EXERCISE PROMPT:
Although the data below holds other lines too, output only those from the line with "36) | x0.56 |" up to and including the line with "słoik (niebieski) |", exactly as they appear.

RECORD SET:

^^^^

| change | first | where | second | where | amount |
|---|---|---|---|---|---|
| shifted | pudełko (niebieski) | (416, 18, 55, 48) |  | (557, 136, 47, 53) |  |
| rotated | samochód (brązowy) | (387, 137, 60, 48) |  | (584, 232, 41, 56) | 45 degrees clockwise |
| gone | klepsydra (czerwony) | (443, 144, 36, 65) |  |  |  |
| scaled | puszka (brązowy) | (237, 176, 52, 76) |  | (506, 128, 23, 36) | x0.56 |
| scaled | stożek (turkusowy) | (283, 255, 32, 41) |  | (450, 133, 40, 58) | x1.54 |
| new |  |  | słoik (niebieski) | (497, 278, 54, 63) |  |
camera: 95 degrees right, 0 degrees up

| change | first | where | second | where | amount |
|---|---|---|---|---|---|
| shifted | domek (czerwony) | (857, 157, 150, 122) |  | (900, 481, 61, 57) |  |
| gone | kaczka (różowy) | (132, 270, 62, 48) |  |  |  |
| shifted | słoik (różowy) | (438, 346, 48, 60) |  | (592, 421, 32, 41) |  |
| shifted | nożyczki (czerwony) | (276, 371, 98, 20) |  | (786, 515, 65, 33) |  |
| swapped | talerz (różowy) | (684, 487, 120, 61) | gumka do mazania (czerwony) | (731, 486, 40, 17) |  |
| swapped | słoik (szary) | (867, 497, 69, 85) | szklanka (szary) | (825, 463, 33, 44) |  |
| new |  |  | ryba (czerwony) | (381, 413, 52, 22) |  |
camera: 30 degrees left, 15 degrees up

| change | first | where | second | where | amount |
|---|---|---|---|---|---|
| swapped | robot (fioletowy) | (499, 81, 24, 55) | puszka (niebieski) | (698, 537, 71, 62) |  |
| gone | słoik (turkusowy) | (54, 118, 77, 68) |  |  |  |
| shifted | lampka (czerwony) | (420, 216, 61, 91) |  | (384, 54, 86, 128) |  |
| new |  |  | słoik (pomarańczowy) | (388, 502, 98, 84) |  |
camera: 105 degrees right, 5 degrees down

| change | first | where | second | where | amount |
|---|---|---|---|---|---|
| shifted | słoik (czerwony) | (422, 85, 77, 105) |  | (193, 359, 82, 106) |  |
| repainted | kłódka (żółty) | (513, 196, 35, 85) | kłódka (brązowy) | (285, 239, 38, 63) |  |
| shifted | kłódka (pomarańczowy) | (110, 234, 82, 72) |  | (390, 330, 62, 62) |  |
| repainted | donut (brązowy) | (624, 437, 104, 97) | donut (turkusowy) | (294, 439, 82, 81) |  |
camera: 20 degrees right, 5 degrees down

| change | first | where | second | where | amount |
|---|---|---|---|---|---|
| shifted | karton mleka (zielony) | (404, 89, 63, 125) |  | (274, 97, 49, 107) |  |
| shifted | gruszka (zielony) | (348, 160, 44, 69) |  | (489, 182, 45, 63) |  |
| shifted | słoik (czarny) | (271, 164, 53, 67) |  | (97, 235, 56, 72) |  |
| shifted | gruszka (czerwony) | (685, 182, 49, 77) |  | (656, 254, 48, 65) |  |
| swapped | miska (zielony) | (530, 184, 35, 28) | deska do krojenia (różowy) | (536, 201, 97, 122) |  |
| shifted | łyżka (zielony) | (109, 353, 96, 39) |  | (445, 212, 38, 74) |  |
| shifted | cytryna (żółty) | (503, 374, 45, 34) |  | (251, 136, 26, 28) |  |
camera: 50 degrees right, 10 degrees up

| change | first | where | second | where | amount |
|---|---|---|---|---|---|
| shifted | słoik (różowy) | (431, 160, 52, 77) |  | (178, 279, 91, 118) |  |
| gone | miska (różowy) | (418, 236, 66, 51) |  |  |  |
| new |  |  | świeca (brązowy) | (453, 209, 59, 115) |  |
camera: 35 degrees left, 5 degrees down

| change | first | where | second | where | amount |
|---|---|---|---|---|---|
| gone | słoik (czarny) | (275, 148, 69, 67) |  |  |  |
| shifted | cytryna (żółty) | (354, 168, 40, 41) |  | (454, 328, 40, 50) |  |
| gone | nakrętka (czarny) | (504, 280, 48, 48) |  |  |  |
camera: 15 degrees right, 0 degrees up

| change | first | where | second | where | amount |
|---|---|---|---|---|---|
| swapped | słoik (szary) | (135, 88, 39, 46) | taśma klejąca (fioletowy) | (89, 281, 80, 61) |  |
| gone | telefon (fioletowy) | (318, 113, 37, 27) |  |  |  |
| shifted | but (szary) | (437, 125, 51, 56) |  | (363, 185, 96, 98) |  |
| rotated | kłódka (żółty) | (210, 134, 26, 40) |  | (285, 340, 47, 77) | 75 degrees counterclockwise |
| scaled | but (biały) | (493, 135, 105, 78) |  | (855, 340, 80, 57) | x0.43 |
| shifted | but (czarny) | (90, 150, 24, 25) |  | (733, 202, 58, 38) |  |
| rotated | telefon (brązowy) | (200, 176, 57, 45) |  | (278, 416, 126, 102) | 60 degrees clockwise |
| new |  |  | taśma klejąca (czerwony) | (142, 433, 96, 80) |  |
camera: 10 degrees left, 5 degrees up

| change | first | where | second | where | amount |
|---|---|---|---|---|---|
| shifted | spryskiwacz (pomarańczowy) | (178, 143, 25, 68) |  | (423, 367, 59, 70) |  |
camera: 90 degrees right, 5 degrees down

^^^^

OUTPUT OF THE EXERCISE:
| scaled | puszka (brązowy) | (237, 176, 52, 76) |  | (506, 128, 23, 36) | x0.56 |
| scaled | stożek (turkusowy) | (283, 255, 32, 41) |  | (450, 133, 40, 58) | x1.54 |
| new |  |  | słoik (niebieski) | (497, 278, 54, 63) |  |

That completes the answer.